(Input records begins)

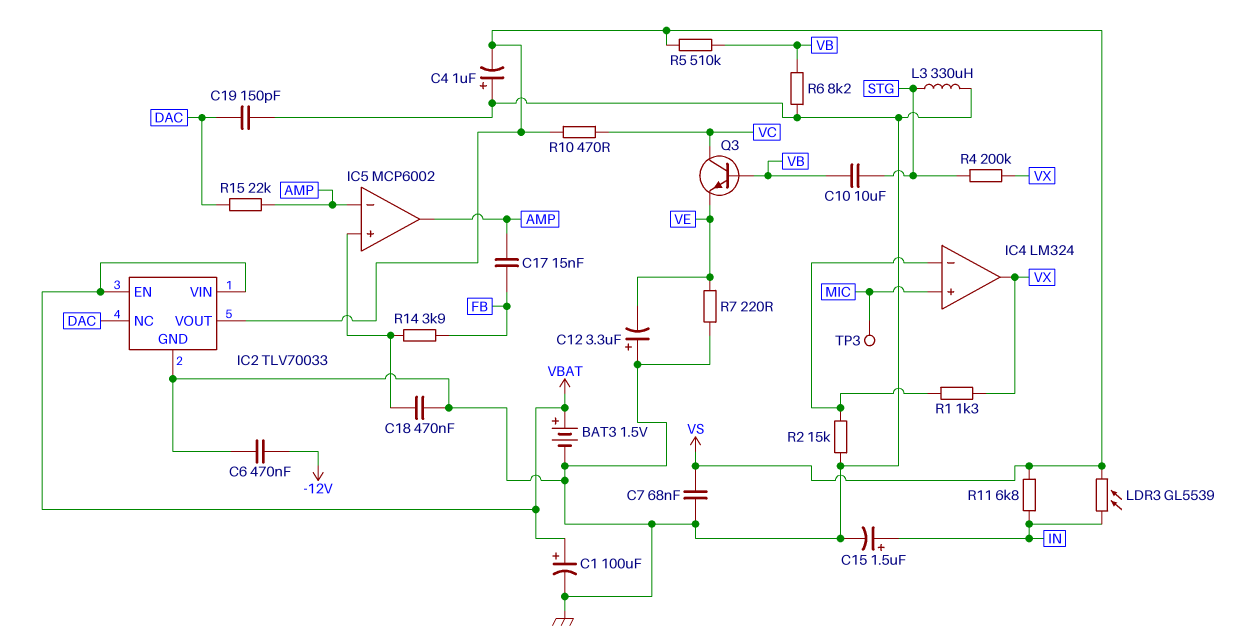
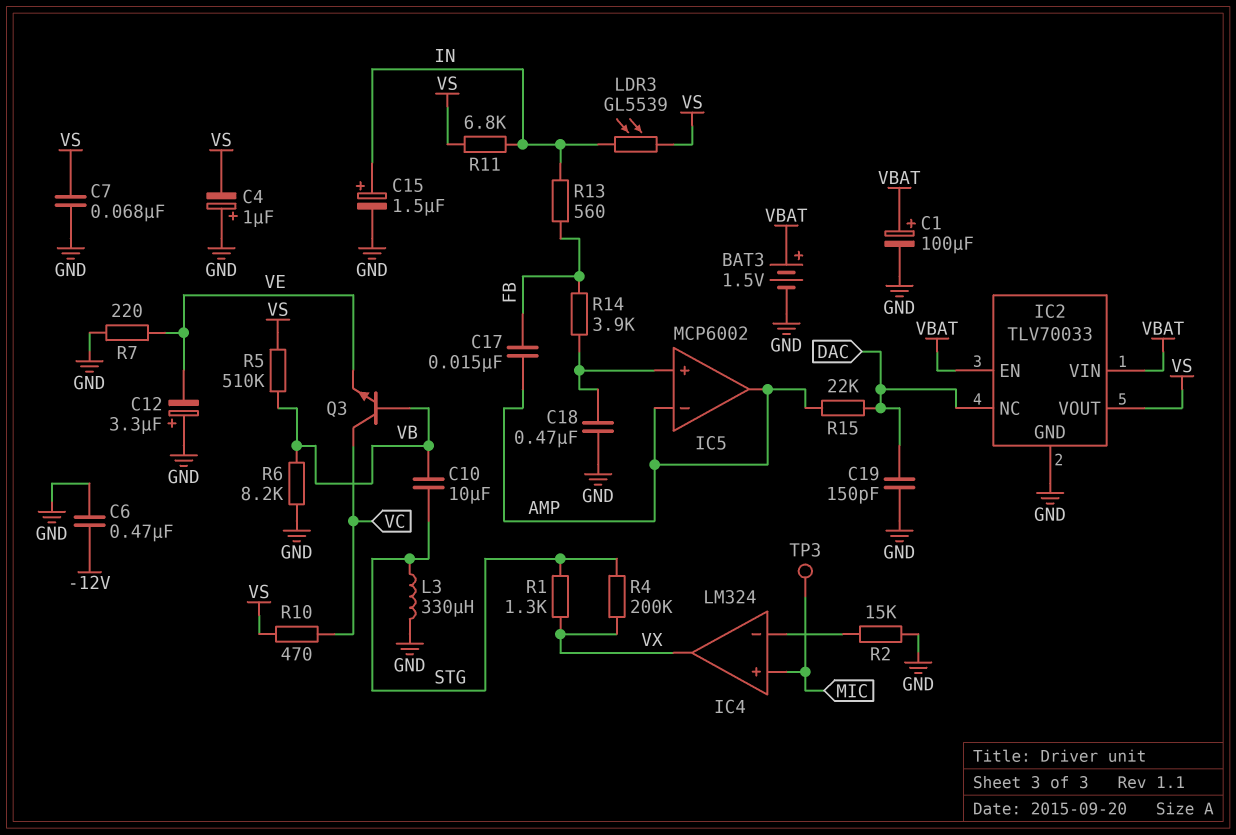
R1: 1.3k (IC4/in-, VX) -> 1.3k (STG, VX)
R13: none -> 560 (FB, IN)

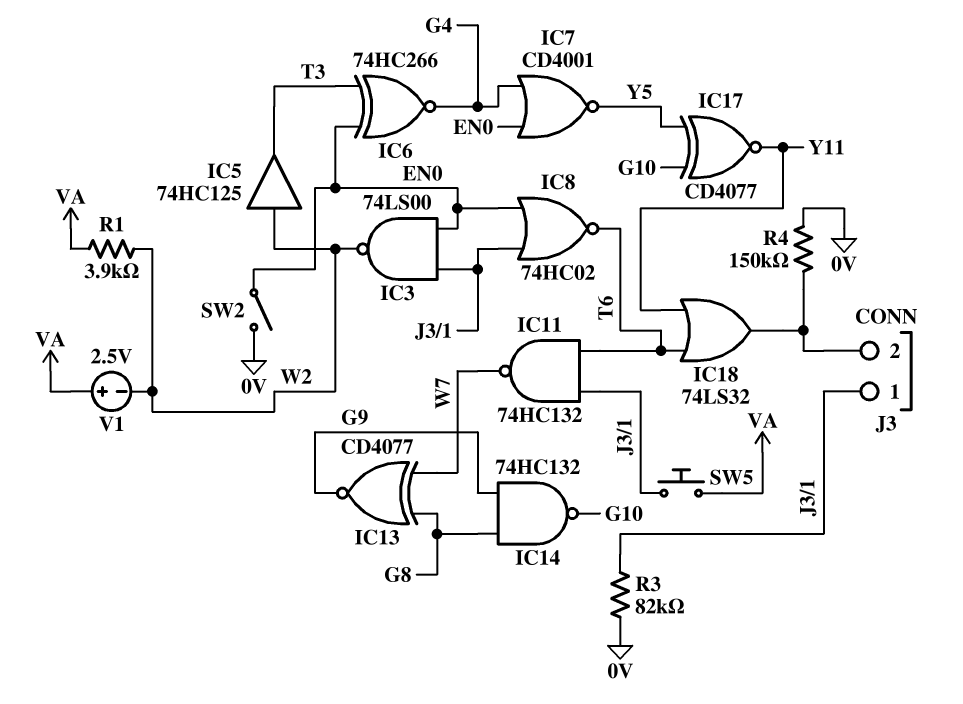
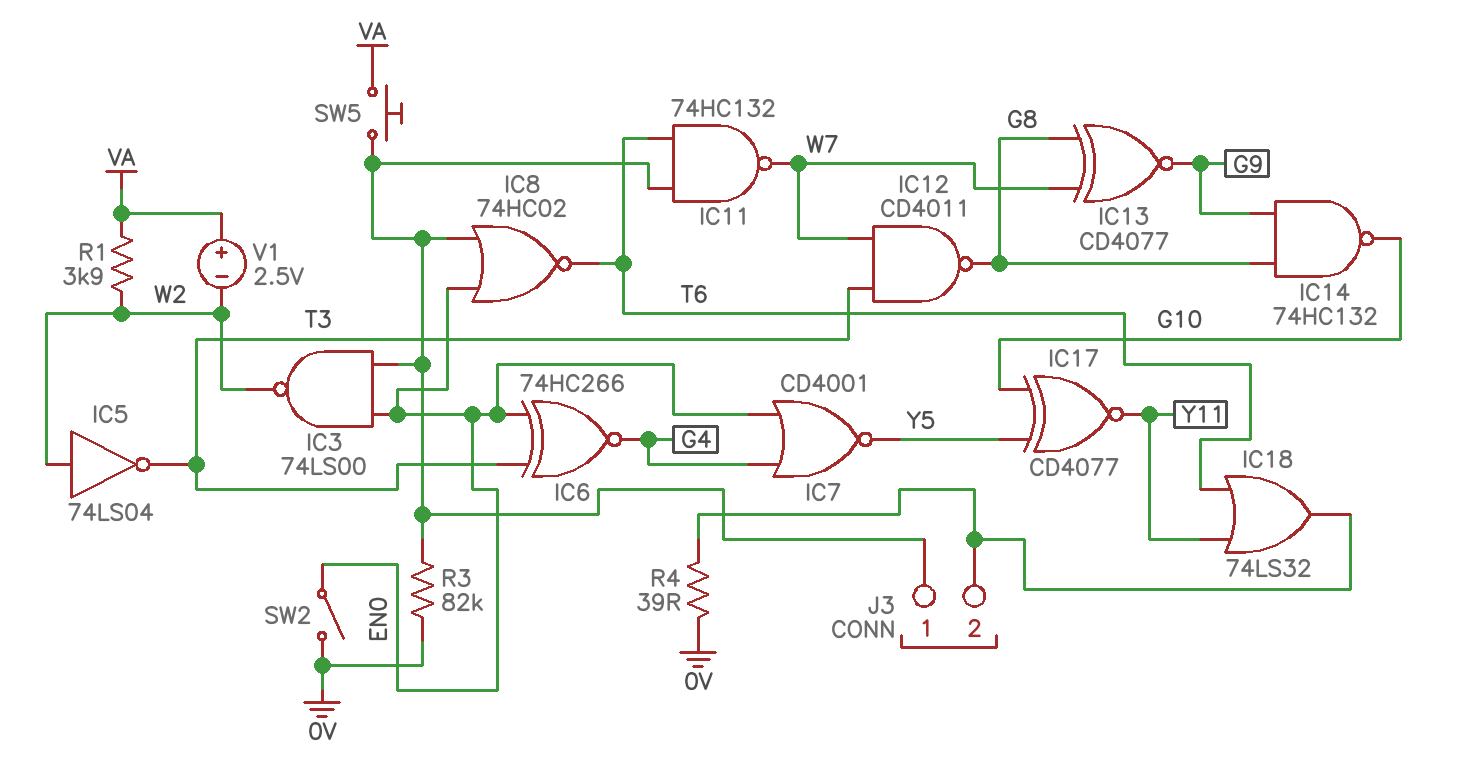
IC5: buffer 74HC125 (in W2, out T3) -> NOT 74LS04 (in W2, out T3)
IC12: none -> NAND CD4011 (in T3, in W7, out G8)
R4: 150k (0V, J3/2) -> 39 (0V, J3/2)

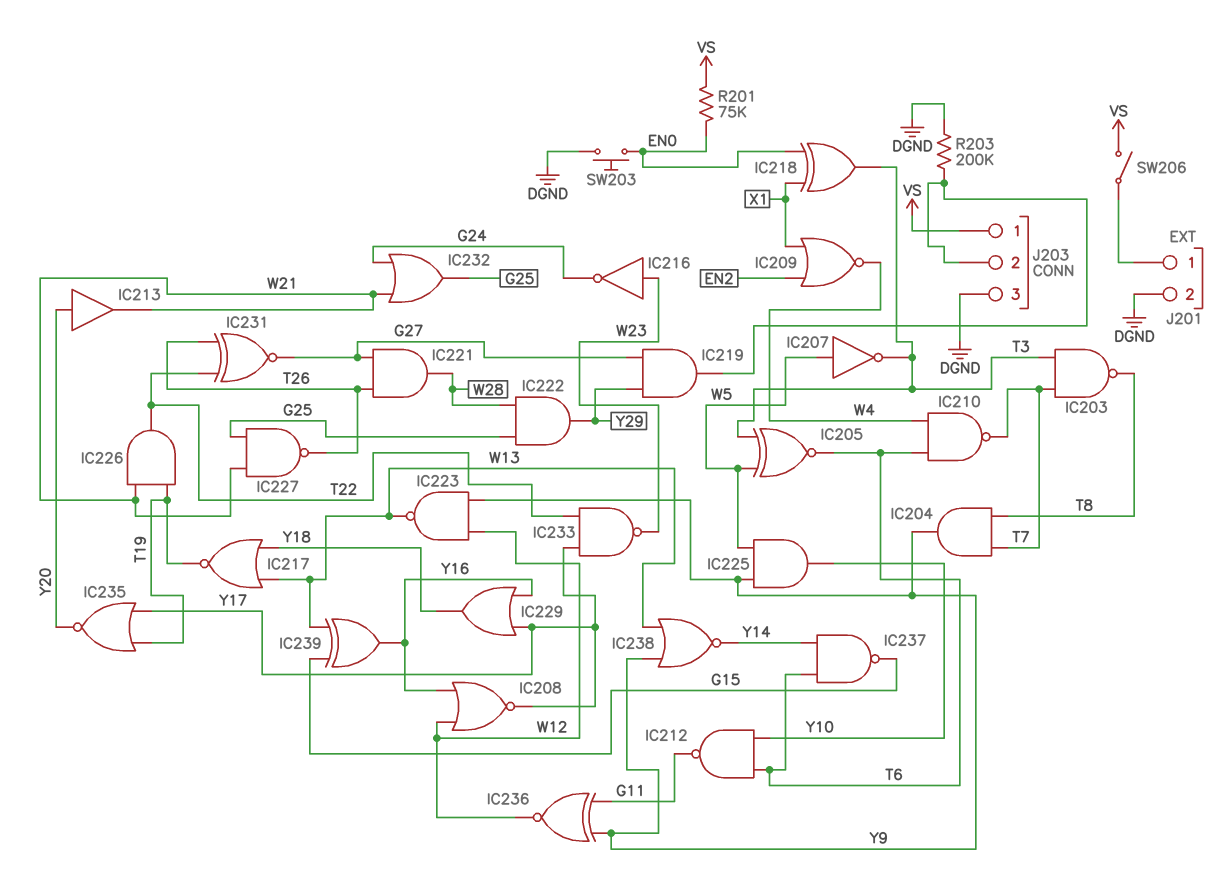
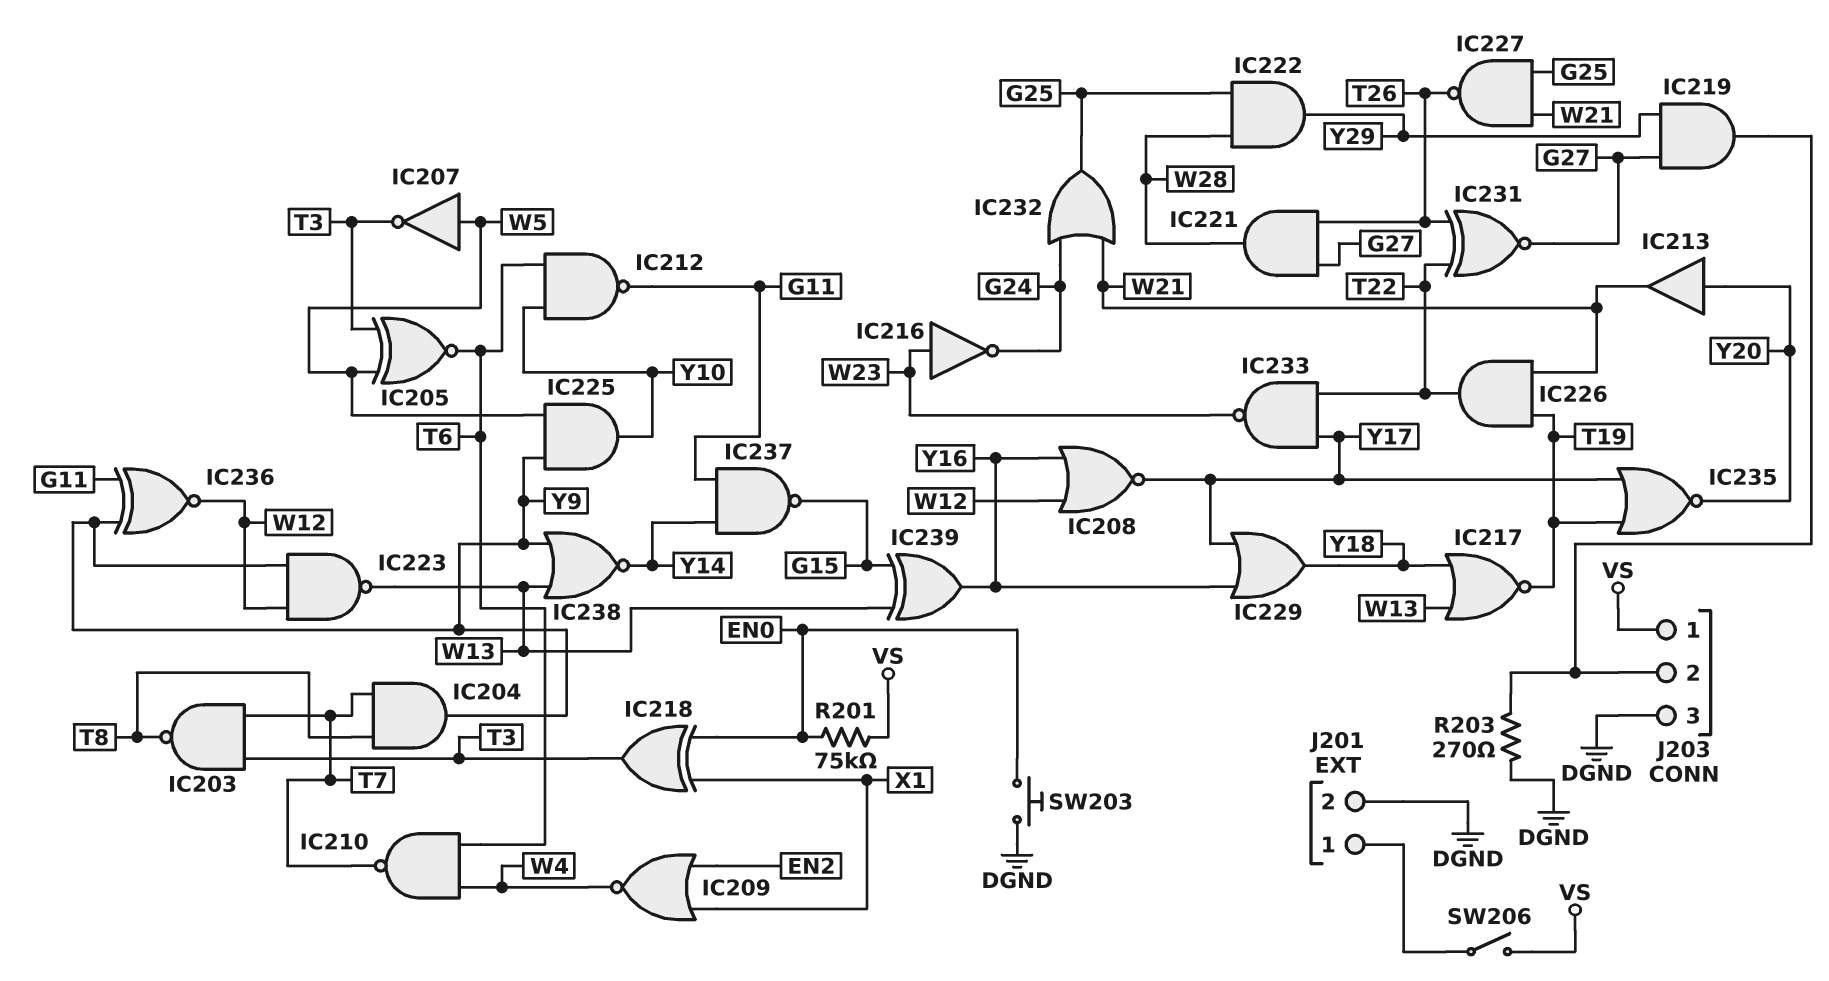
IC237: NAND (in T6, in Y14, out G15) -> NAND (in G11, in Y14, out G15)
R203: 200k (DGND, J203/2) -> 270 (DGND, J203/2)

(Input records ends)

About this exercise: Repeat exactly the lines above, starting with the line that contains "IC237: NAND (in" and ending with the last line, both included, and nothing else.

Answer box:
IC237: NAND (in T6, in Y14, out G15) -> NAND (in G11, in Y14, out G15)
R203: 200k (DGND, J203/2) -> 270 (DGND, J203/2)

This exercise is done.